What to produce: Using the records below, filter out every line that lacks "none" and copy the rest.

Supplied records:
┏━━

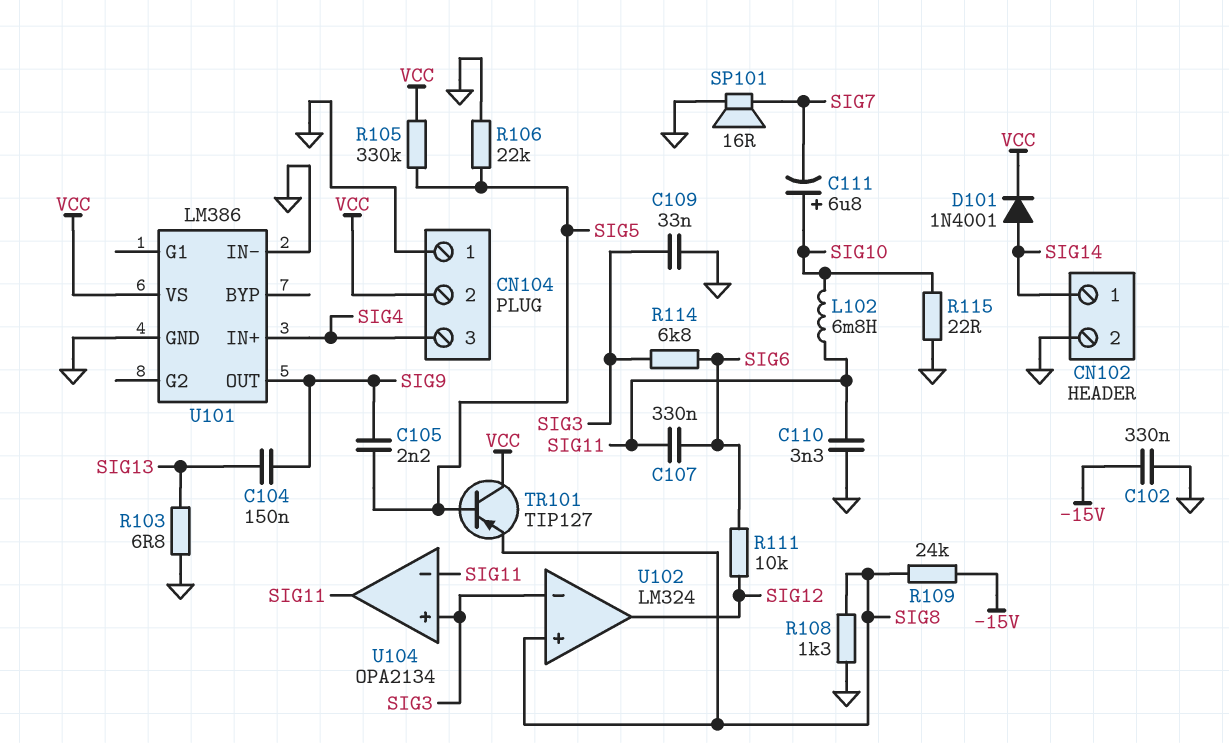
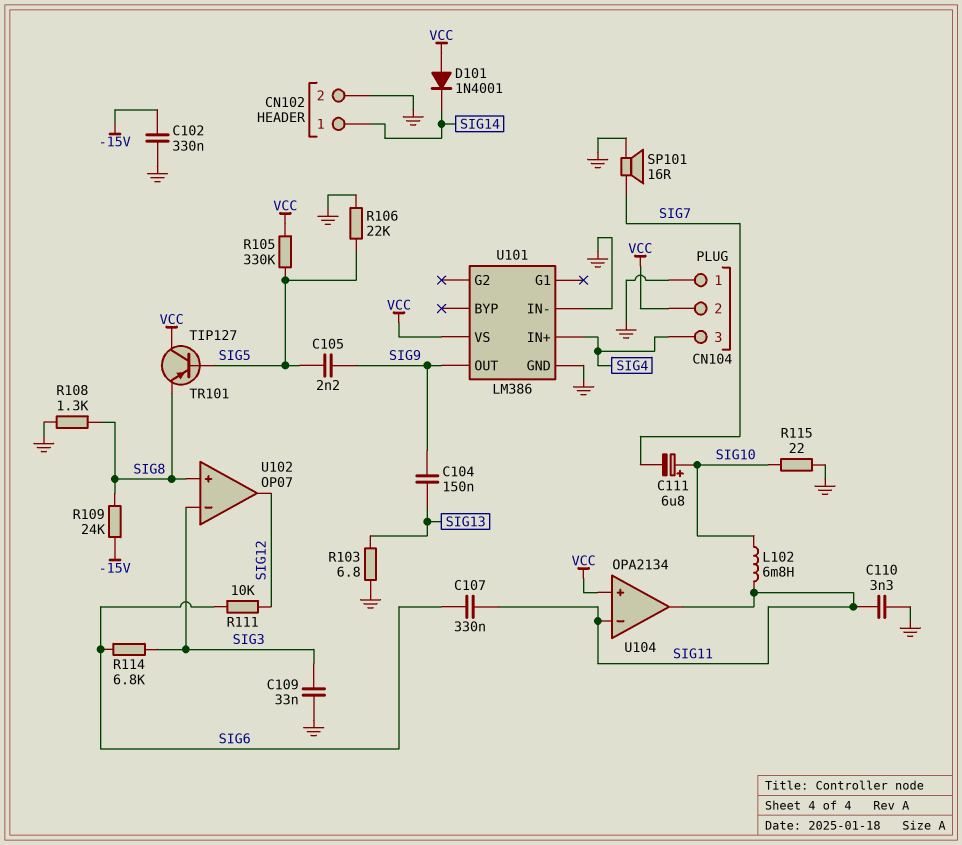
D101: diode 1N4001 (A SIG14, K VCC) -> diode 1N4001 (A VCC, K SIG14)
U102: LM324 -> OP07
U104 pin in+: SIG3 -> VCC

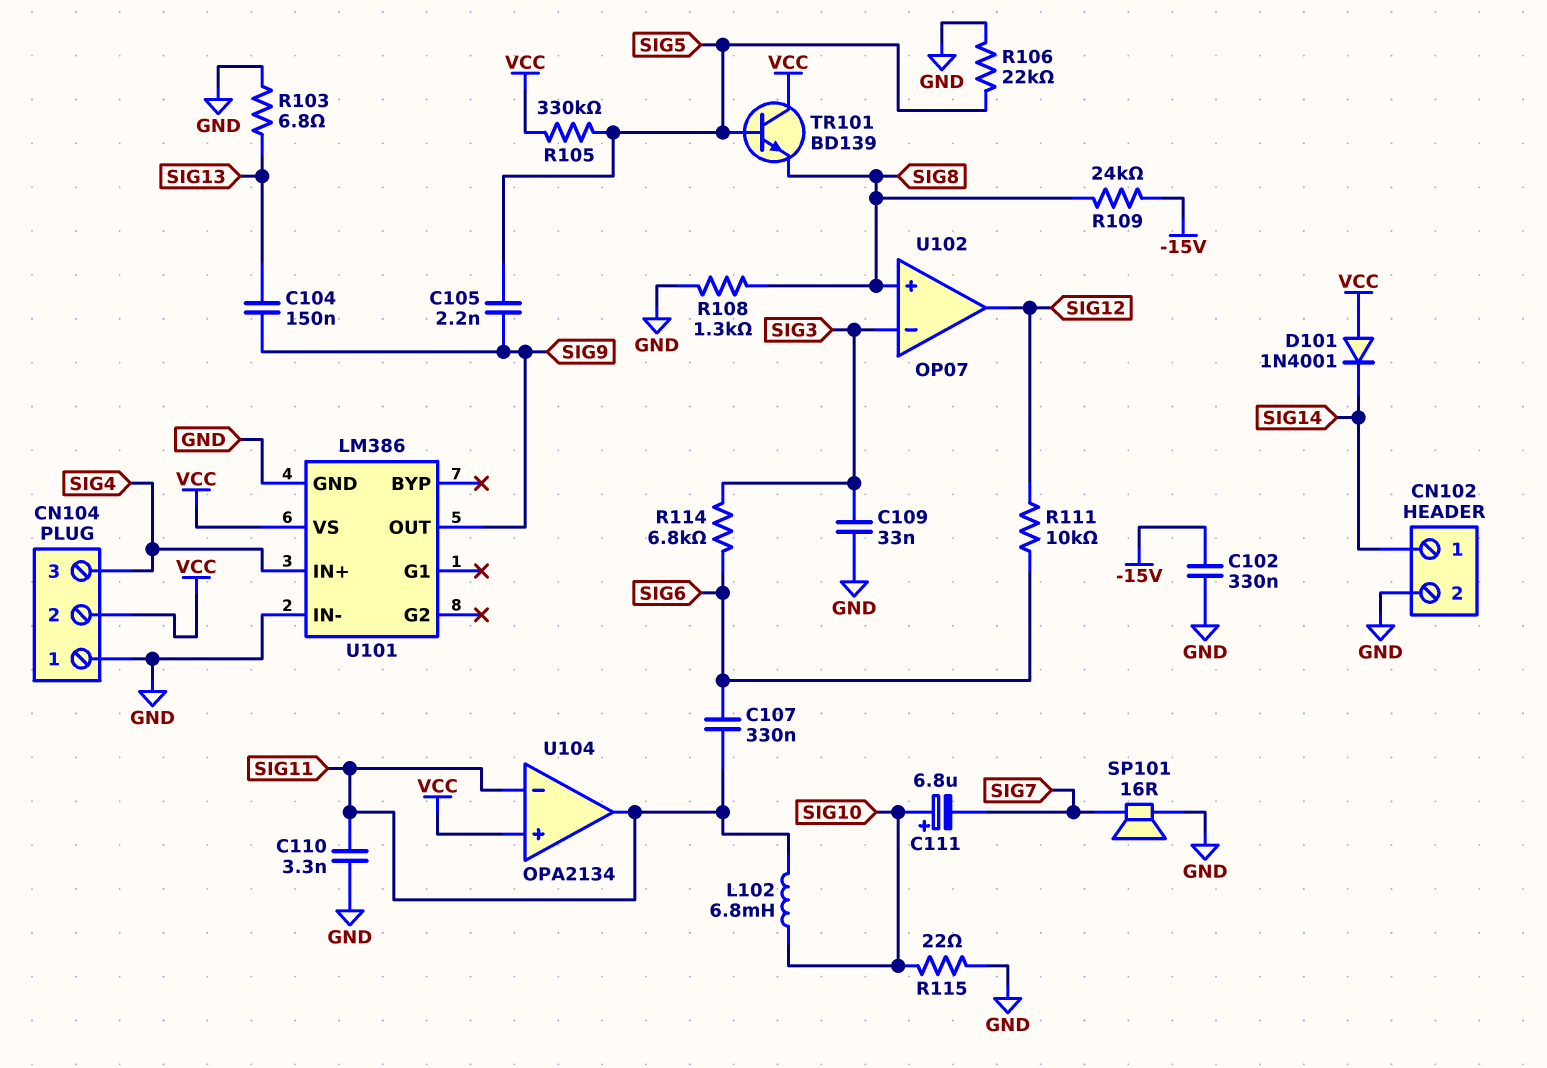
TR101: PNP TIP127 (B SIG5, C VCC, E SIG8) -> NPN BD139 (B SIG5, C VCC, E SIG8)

┗━━
┏━━

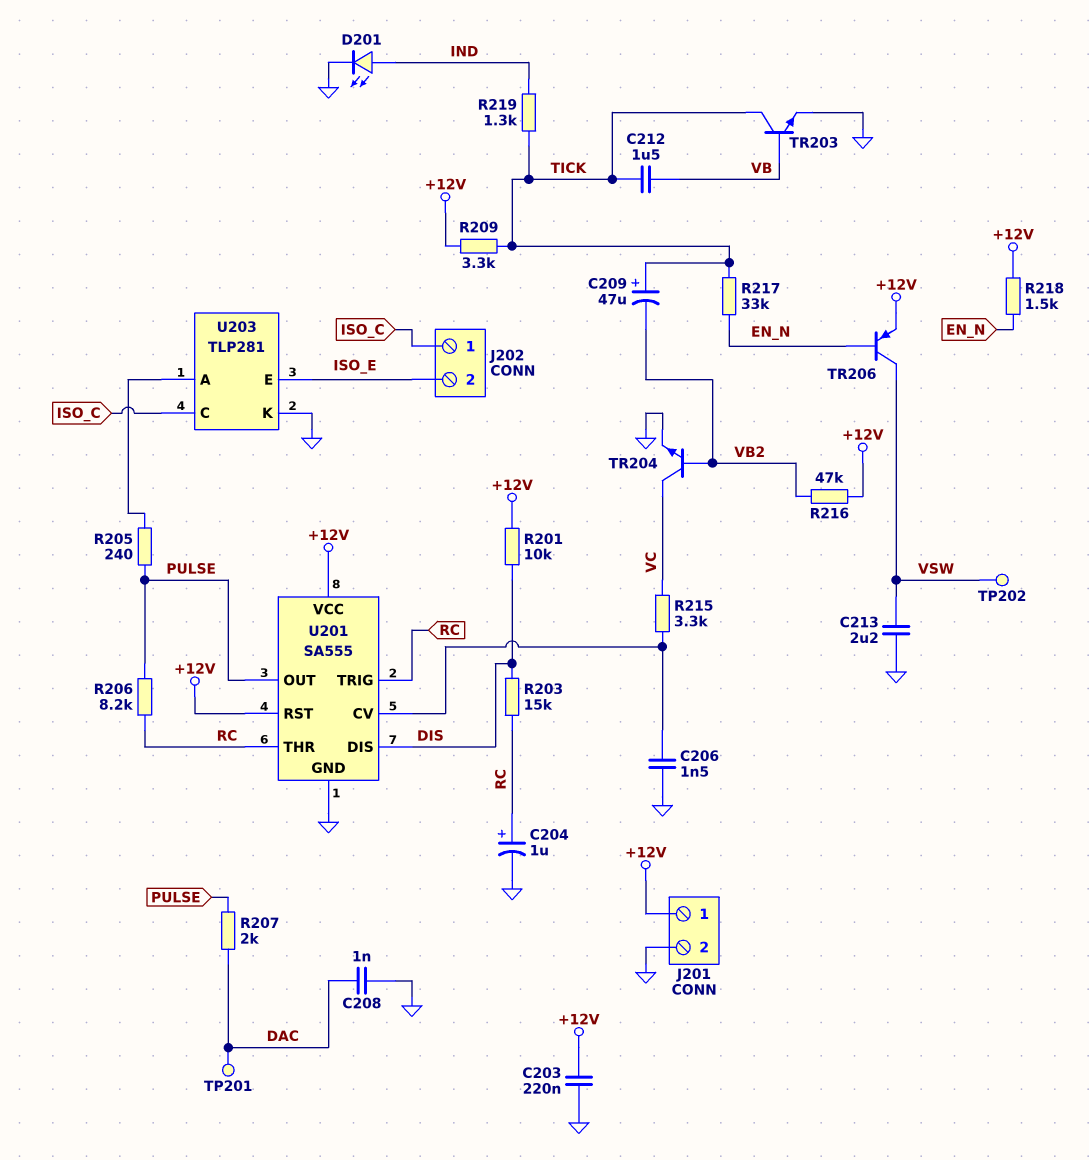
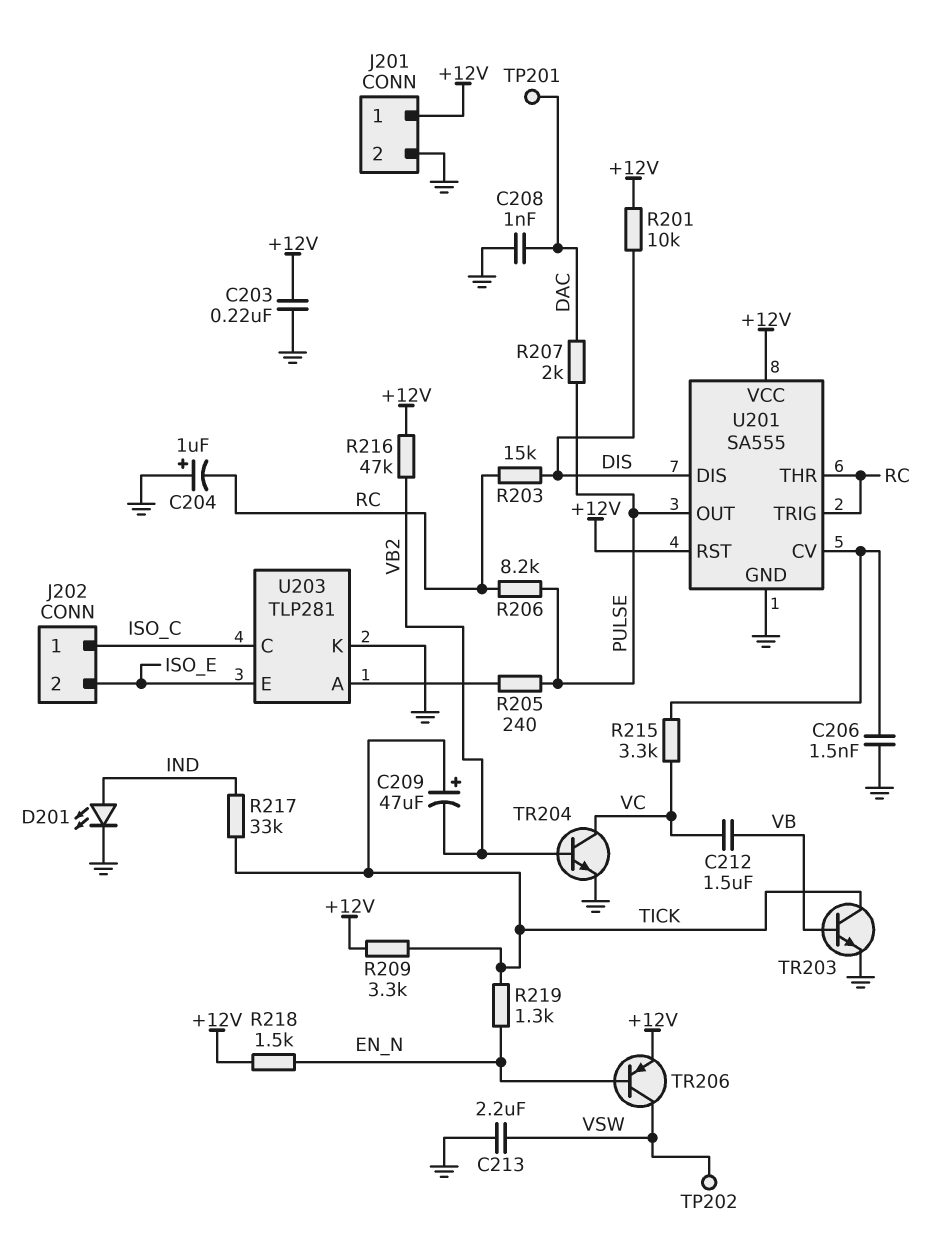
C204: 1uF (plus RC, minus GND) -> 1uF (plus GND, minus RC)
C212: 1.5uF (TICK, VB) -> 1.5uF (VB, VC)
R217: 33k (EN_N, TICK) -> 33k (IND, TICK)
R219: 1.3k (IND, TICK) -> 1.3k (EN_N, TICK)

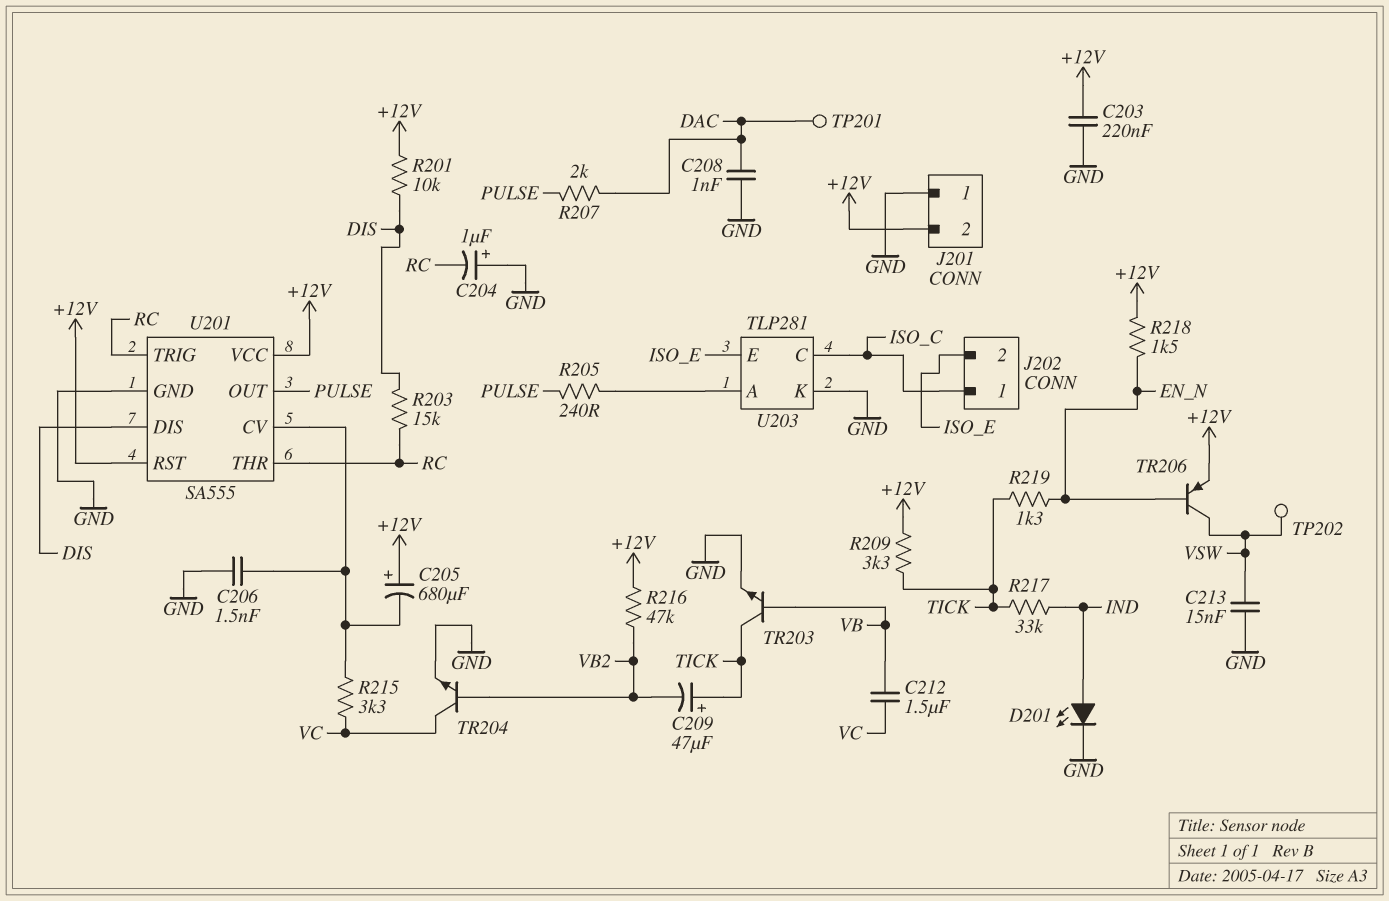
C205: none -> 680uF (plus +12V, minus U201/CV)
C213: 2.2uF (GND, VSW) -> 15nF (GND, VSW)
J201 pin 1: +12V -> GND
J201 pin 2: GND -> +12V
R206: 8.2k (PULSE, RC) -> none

┗━━

Result of this exercise:
C205: none -> 680uF (plus +12V, minus U201/CV)
R206: 8.2k (PULSE, RC) -> none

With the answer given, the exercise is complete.